In the records below, find the line holding "(282, 403) = (366, 221): green" and the line holding "(117, 174) = (126, 322): red carton -> none". Set down both, with every line between them, exactly.
Excerpted records START
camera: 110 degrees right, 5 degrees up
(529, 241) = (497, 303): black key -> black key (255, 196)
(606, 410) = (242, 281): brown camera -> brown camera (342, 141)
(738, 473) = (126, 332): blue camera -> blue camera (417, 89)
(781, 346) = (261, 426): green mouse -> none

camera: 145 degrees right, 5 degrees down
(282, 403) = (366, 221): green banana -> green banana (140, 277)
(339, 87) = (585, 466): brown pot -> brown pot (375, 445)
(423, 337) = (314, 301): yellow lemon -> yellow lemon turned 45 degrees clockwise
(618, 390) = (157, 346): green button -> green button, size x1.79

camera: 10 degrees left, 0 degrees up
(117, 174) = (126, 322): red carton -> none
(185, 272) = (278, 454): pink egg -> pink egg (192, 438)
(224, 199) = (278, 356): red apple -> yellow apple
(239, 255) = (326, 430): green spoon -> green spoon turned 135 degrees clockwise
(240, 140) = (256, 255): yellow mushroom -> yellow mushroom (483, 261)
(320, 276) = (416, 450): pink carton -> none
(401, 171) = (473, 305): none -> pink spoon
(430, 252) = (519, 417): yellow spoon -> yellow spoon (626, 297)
Excerpted records END
Excerpted records START
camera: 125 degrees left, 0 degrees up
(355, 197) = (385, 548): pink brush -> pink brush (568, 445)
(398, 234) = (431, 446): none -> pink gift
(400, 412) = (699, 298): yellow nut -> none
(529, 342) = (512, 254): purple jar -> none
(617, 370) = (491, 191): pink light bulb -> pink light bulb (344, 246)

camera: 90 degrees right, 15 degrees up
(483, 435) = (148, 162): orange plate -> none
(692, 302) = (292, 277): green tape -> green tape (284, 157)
Excerpted records END
Exercise answer:
(282, 403) = (366, 221): green banana -> green banana (140, 277)
(339, 87) = (585, 466): brown pot -> brown pot (375, 445)
(423, 337) = (314, 301): yellow lemon -> yellow lemon turned 45 degrees clockwise
(618, 390) = (157, 346): green button -> green button, size x1.79

camera: 10 degrees left, 0 degrees up
(117, 174) = (126, 322): red carton -> none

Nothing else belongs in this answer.